What you need to do:
Copy each entry verbatim, excluding its images.

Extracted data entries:
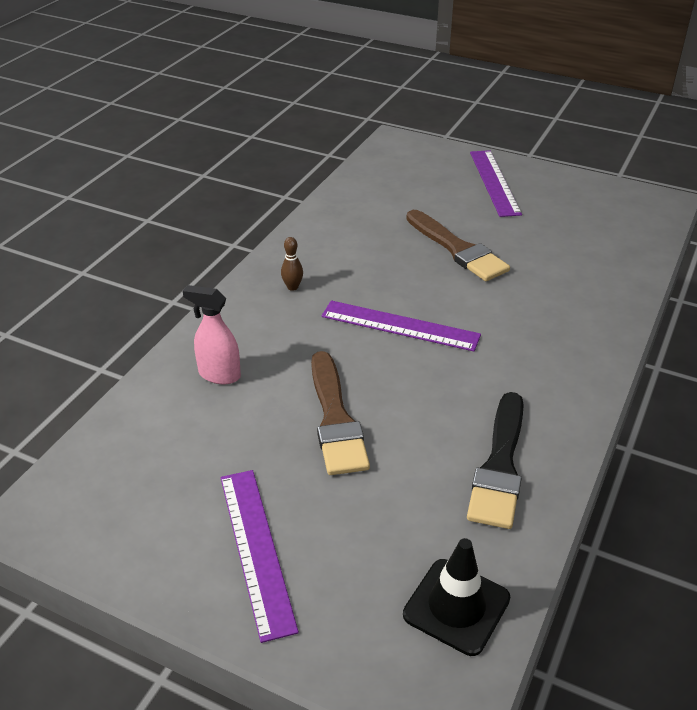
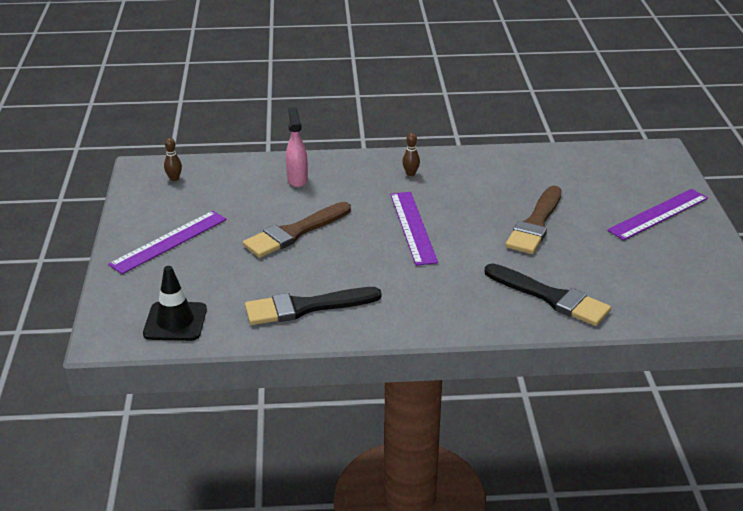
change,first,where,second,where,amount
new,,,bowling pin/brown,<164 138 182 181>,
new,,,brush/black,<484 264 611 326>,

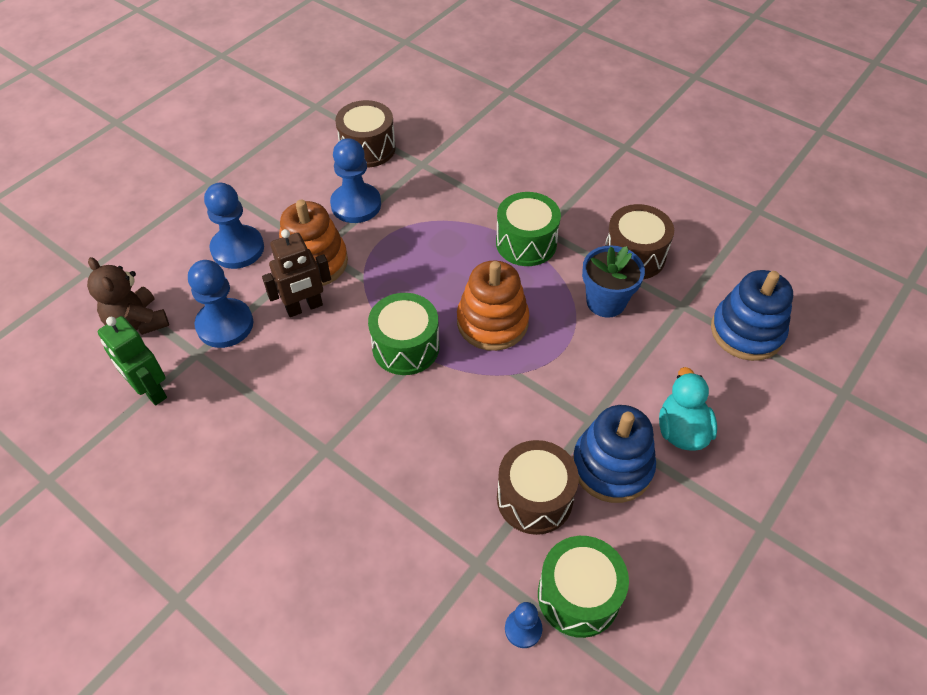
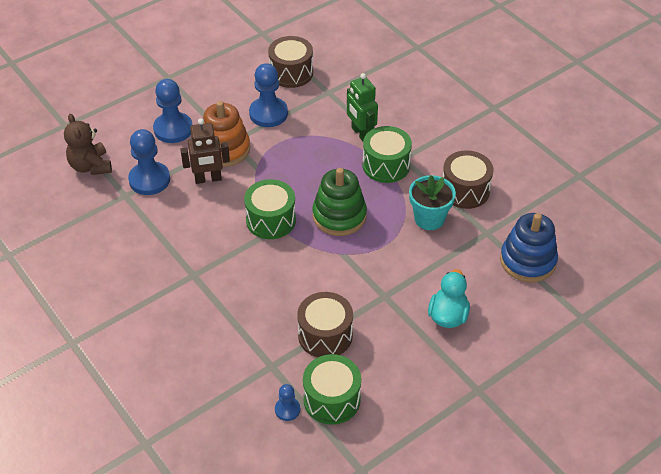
change,first,where,second,where,amount
gone,stacking toy/blue,<572 405 656 503>,,,
shifted,robot/green,<98 316 167 405>,,<347 73 378 141>,
repainted,stacking toy/orange,<457 261 529 351>,stacking toy/green,<313 168 367 236>,
repainted,flower pot/blue,<582 245 645 318>,flower pot/turquoise,<409 175 456 230>,

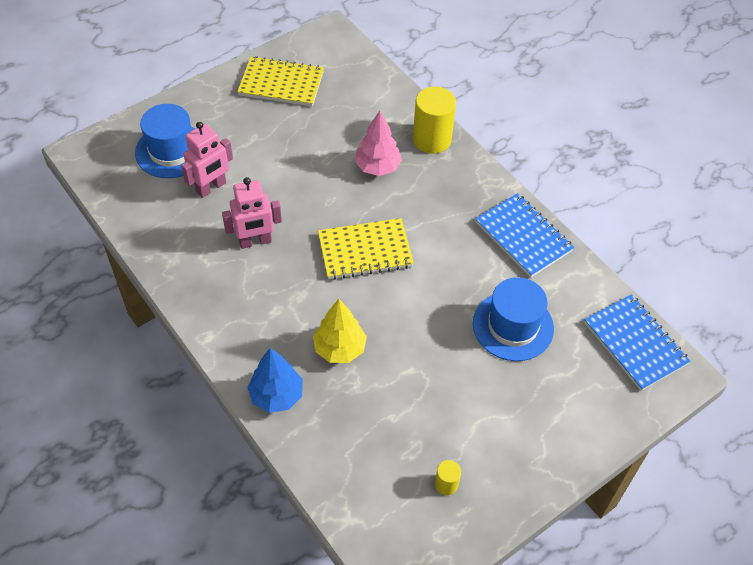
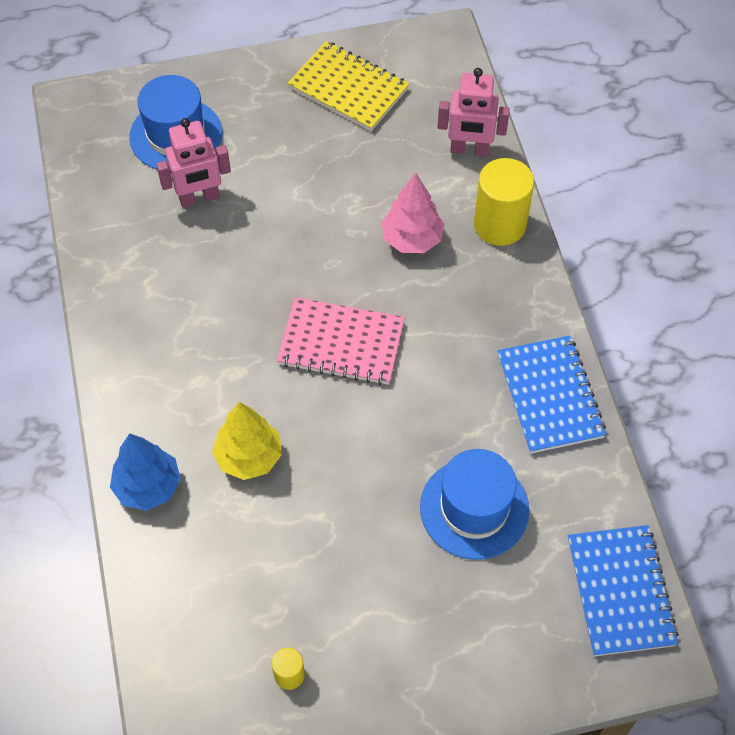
change,first,where,second,where,amount
shifted,robot/pink,<222 177 282 249>,,<437 68 510 156>,
repainted,notebook/yellow,<318 218 414 280>,notebook/pink,<277 297 405 385>,

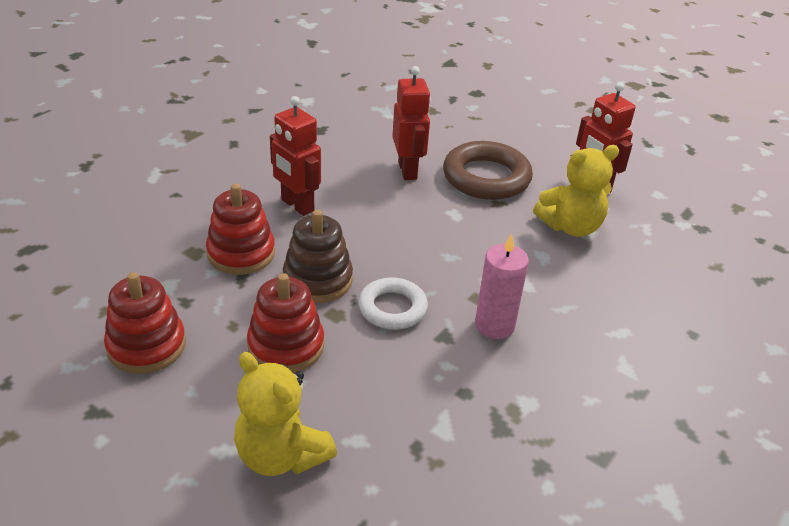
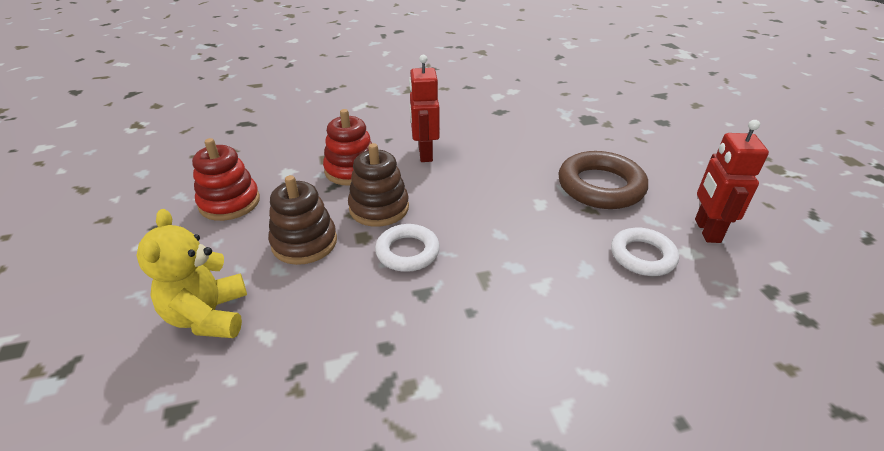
change,first,where,second,where,amount
gone,robot/red,<392 66 431 180>,,,
gone,candle/pink,<475 234 529 339>,,,
swapped,teddy bear/yellow,<533 145 619 237>,ring/white,<611 228 679 276>,
repainted,stacking toy/red,<247 273 324 373>,stacking toy/brown,<269 175 337 265>,

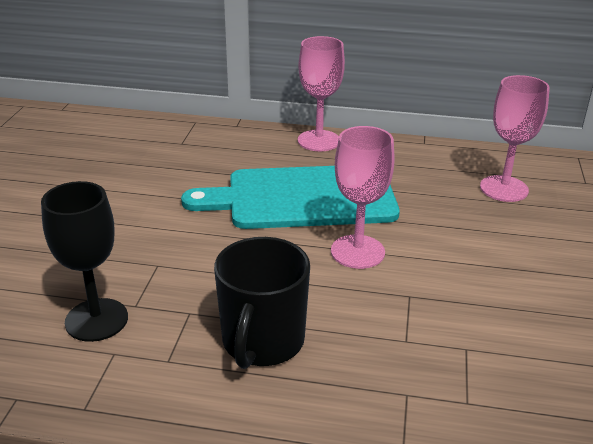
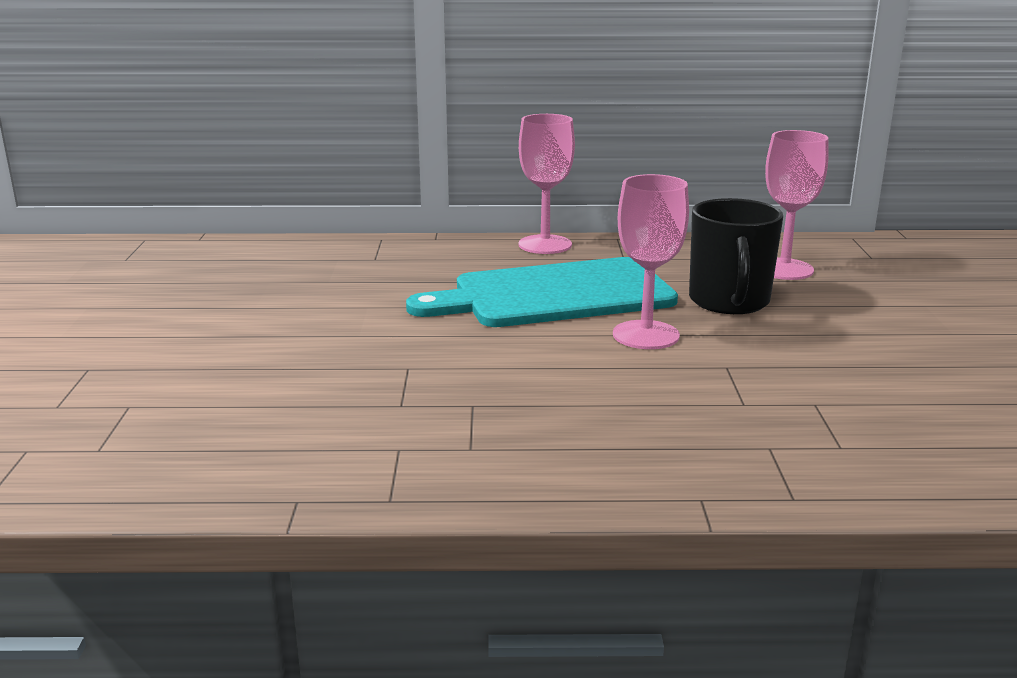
change,first,where,second,where,amount
gone,goblet/black,<41 181 128 342>,,,
shifted,mug/black,<214 237 310 369>,,<689 198 783 314>,

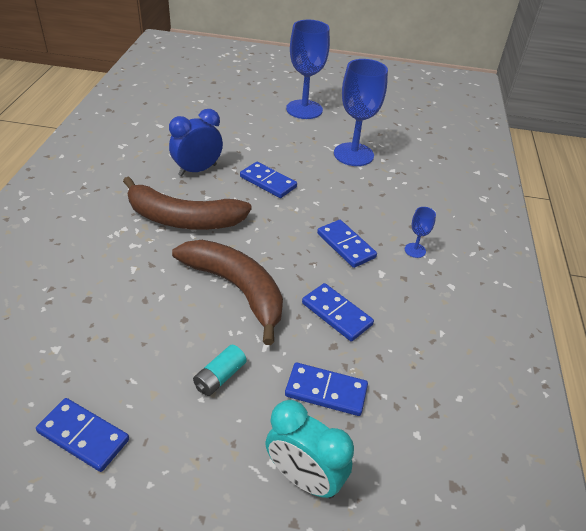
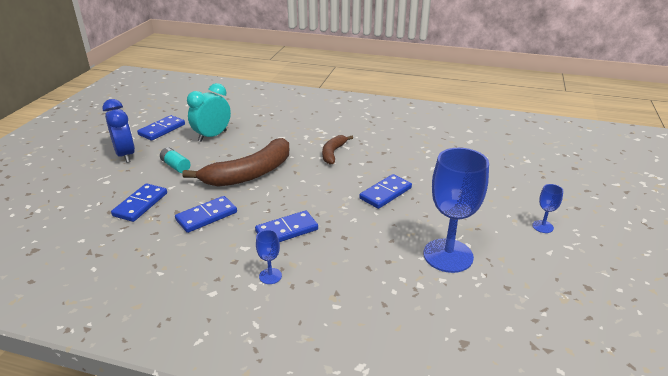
change,first,where,second,where,amount
shifted,clock/blue,<169 109 223 176>,,<102 99 135 163>,
shifted,clock/turquoise,<265 400 354 499>,,<187 83 231 142>,
scaled,banana/brown,<123 177 252 230>,,<322 135 353 164>,x0.52
scaled,goblet/blue,<286 20 330 119>,,<532 184 563 233>,x0.44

Solution to the exercise:
change,first,where,second,where,amount
new,,,bowling pin/brown,<164 138 182 181>,
new,,,brush/black,<484 264 611 326>,

change,first,where,second,where,amount
gone,stacking toy/blue,<572 405 656 503>,,,
shifted,robot/green,<98 316 167 405>,,<347 73 378 141>,
repainted,stacking toy/orange,<457 261 529 351>,stacking toy/green,<313 168 367 236>,
repainted,flower pot/blue,<582 245 645 318>,flower pot/turquoise,<409 175 456 230>,

change,first,where,second,where,amount
shifted,robot/pink,<222 177 282 249>,,<437 68 510 156>,
repainted,notebook/yellow,<318 218 414 280>,notebook/pink,<277 297 405 385>,

change,first,where,second,where,amount
gone,robot/red,<392 66 431 180>,,,
gone,candle/pink,<475 234 529 339>,,,
swapped,teddy bear/yellow,<533 145 619 237>,ring/white,<611 228 679 276>,
repainted,stacking toy/red,<247 273 324 373>,stacking toy/brown,<269 175 337 265>,

change,first,where,second,where,amount
gone,goblet/black,<41 181 128 342>,,,
shifted,mug/black,<214 237 310 369>,,<689 198 783 314>,

change,first,where,second,where,amount
shifted,clock/blue,<169 109 223 176>,,<102 99 135 163>,
shifted,clock/turquoise,<265 400 354 499>,,<187 83 231 142>,
scaled,banana/brown,<123 177 252 230>,,<322 135 353 164>,x0.52
scaled,goblet/blue,<286 20 330 119>,,<532 184 563 233>,x0.44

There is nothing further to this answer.